╭──

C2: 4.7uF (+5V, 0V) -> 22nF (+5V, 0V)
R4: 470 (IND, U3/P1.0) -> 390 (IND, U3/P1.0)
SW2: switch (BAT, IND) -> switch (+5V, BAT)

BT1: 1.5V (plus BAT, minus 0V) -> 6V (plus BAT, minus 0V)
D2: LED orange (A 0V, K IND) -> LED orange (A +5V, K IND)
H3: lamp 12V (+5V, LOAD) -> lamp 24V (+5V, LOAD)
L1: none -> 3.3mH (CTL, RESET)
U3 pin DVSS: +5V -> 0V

╰──

▶ PROMPT
All of the entries must be written out exactly as they stand.

▶ REPLY
C2: 4.7uF (+5V, 0V) -> 22nF (+5V, 0V)
R4: 470 (IND, U3/P1.0) -> 390 (IND, U3/P1.0)
SW2: switch (BAT, IND) -> switch (+5V, BAT)

BT1: 1.5V (plus BAT, minus 0V) -> 6V (plus BAT, minus 0V)
D2: LED orange (A 0V, K IND) -> LED orange (A +5V, K IND)
H3: lamp 12V (+5V, LOAD) -> lamp 24V (+5V, LOAD)
L1: none -> 3.3mH (CTL, RESET)
U3 pin DVSS: +5V -> 0V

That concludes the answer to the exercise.